DATA SUPPLIED Block Start

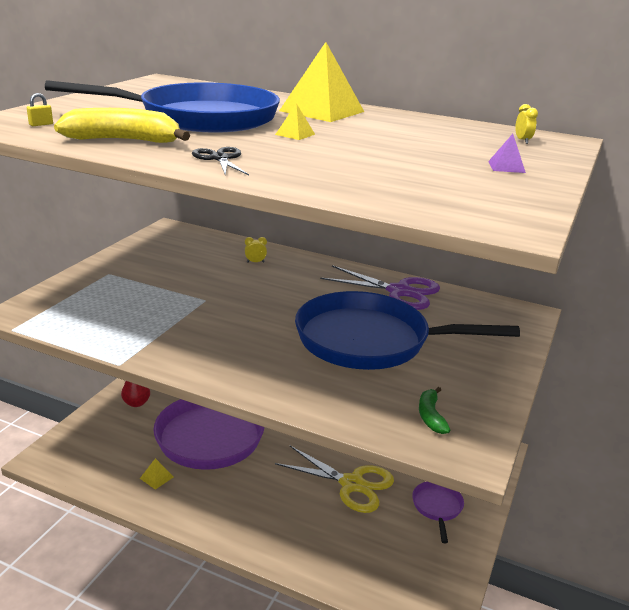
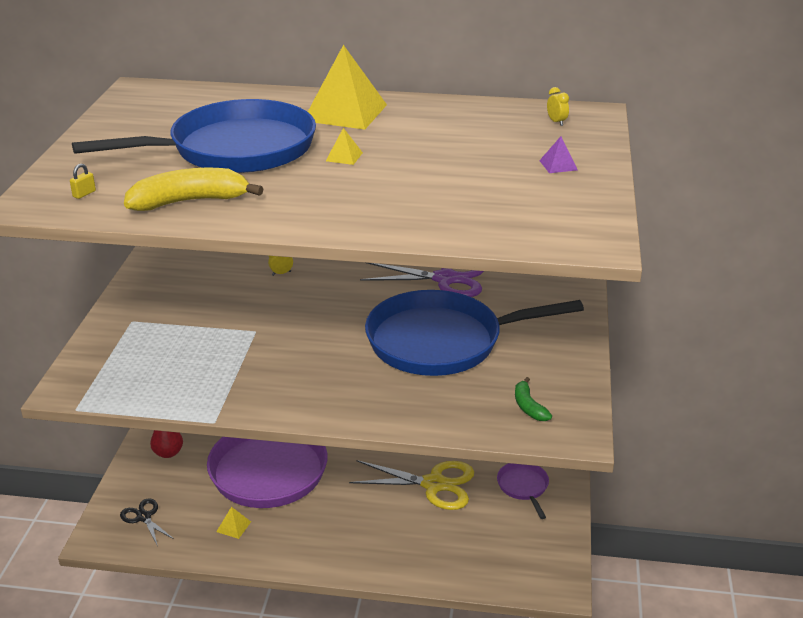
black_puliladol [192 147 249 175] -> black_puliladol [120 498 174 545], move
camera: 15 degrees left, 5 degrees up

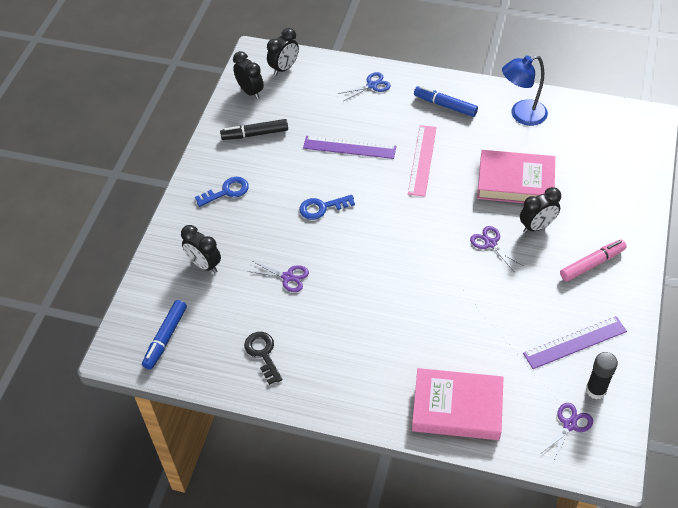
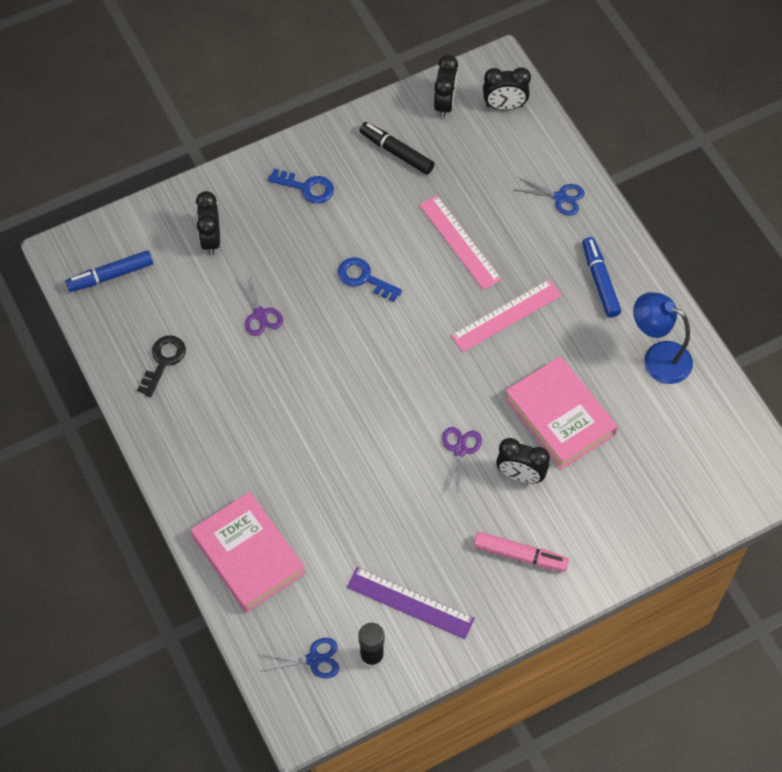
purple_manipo [303 136 396 159] -> pink_manipo [419 195 502 290]
purple_puliladol [539 403 593 463] -> blue_puliladol [260 638 339 678]
camera: 45 degrees right, 10 degrees up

DATA SUPPLIED Block End

- _TASK DETAILS_: From the line containing "purple_manipo [303 136" down to the last line of the data above, copy every line exactly; leave out all other lines.

- _SOLUTION FOR THIS EXERCISE_:
purple_manipo [303 136 396 159] -> pink_manipo [419 195 502 290]
purple_puliladol [539 403 593 463] -> blue_puliladol [260 638 339 678]
camera: 45 degrees right, 10 degrees up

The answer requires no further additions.